● Work request
The lines you return must be all those in the data that hold the string "orange".

● Data extract
──────────────────────────────
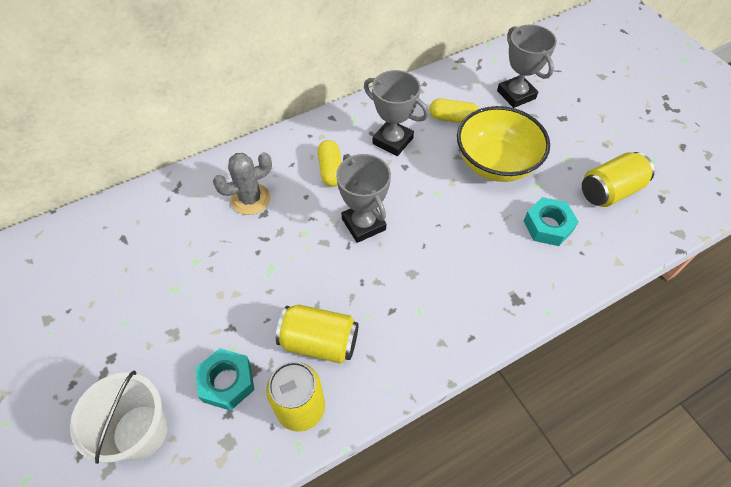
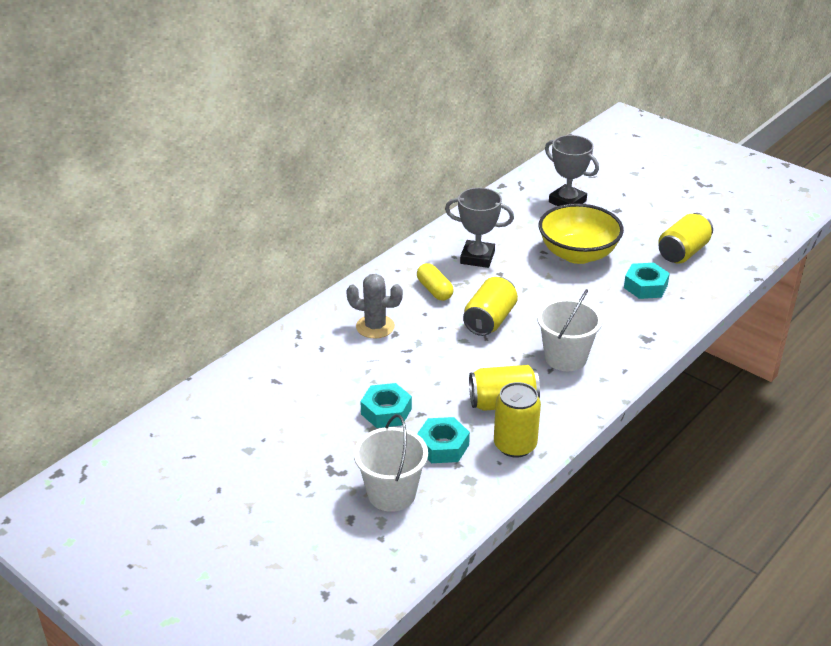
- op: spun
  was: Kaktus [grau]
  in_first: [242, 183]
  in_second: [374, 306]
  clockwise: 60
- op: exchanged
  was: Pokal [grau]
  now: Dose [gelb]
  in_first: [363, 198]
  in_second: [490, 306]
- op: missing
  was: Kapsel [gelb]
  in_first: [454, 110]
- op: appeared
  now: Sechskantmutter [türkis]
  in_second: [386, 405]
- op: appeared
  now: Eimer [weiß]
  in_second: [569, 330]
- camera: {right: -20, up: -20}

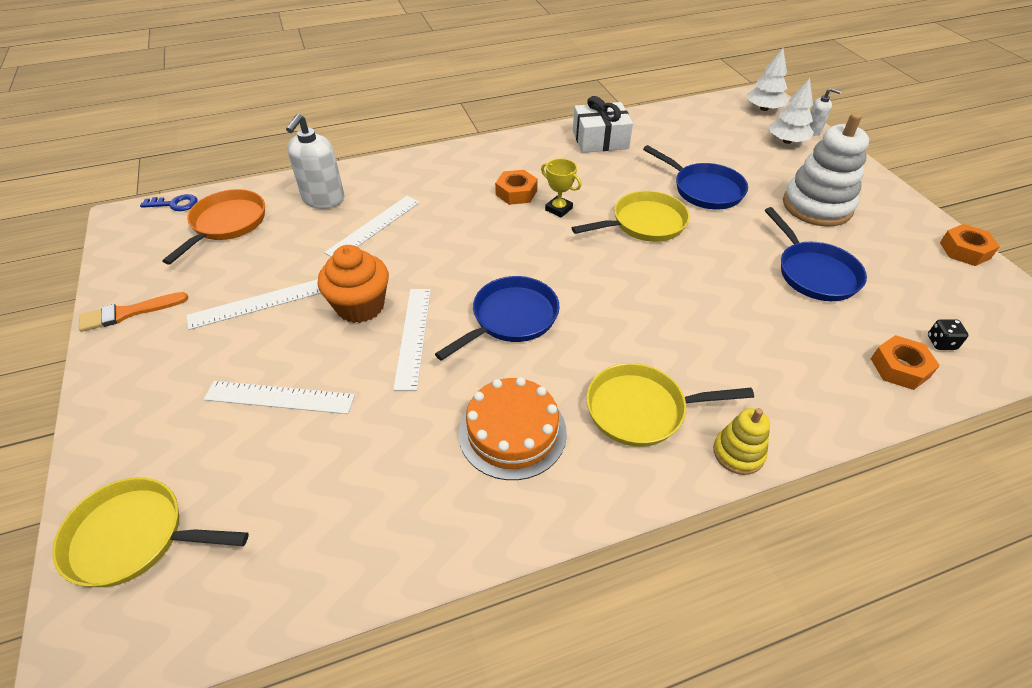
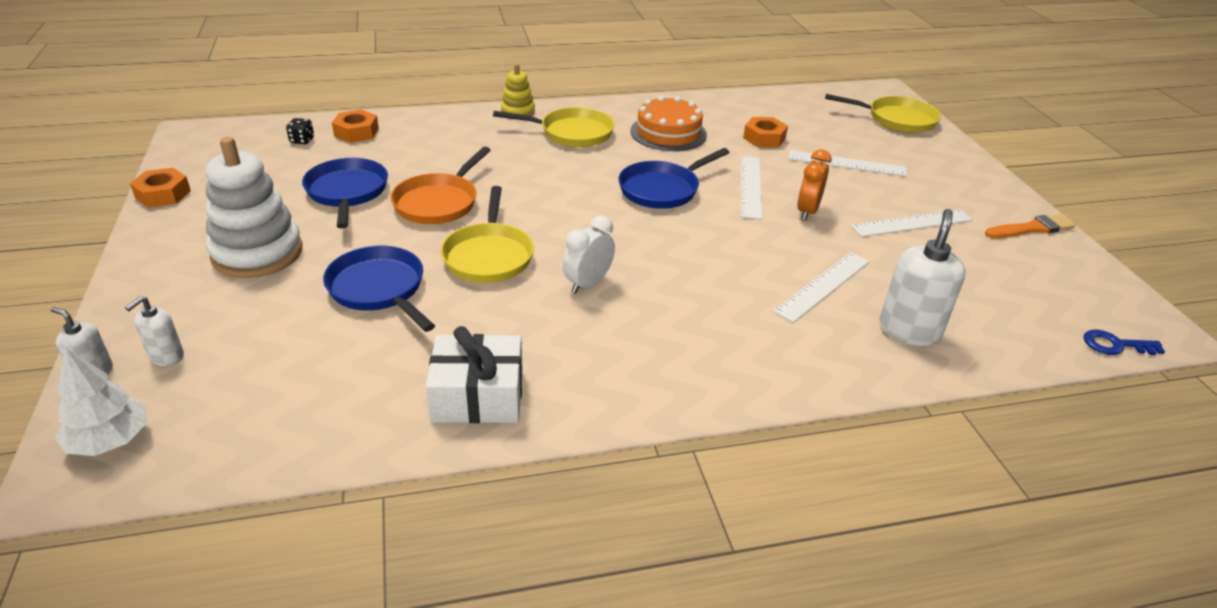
- op: relocated
  was: Pfanne [orange]
  in_first: [213, 227]
  in_second: [441, 185]
- op: exchanged
  was: Muffin [orange]
  now: Wecker [orange]
  in_first: [353, 284]
  in_second: [814, 185]
- op: relocated
  was: Sechskantmutter [orange]
  in_first: [516, 187]
  in_second: [765, 132]
- op: exchanged
  was: Pokal [gelb]
  now: Wecker [weiß]
  in_first: [561, 187]
  in_second: [589, 254]
- op: spun
  was: Pfanne [gelb]
  in_first: [631, 216]
  in_second: [487, 234]
  clockwise: -75
- op: exchanged
  was: Baum [weiß]
  now: Seifenspender [weiß]
  in_first: [791, 111]
  in_second: [154, 331]
- camera: {right: -175, up: -10}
──────────────────────────────
● Exercise output
  was: Pfanne [orange]
  was: Muffin [orange]
  now: Wecker [orange]
  was: Sechskantmutter [orange]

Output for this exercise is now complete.